| Problem description |
Search the data below for "green"; list each line that holds it.

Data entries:

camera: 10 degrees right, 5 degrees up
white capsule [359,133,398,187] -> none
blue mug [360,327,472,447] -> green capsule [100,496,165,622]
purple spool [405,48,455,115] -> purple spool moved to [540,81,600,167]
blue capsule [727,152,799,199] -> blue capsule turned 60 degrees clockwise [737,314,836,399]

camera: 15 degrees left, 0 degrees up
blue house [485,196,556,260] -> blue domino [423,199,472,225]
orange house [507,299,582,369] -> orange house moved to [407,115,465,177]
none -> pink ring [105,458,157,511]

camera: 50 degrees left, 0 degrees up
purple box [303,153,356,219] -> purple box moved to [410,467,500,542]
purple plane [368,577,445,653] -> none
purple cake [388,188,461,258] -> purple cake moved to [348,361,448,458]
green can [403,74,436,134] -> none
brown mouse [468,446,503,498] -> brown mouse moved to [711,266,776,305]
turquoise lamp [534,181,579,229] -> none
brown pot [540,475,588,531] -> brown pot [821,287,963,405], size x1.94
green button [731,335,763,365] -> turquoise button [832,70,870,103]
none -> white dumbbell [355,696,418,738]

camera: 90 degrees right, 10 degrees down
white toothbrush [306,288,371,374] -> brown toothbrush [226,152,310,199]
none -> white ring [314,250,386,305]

| Solution to this exercise |
blue mug [360,327,472,447] -> green capsule [100,496,165,622]
green can [403,74,436,134] -> none
green button [731,335,763,365] -> turquoise button [832,70,870,103]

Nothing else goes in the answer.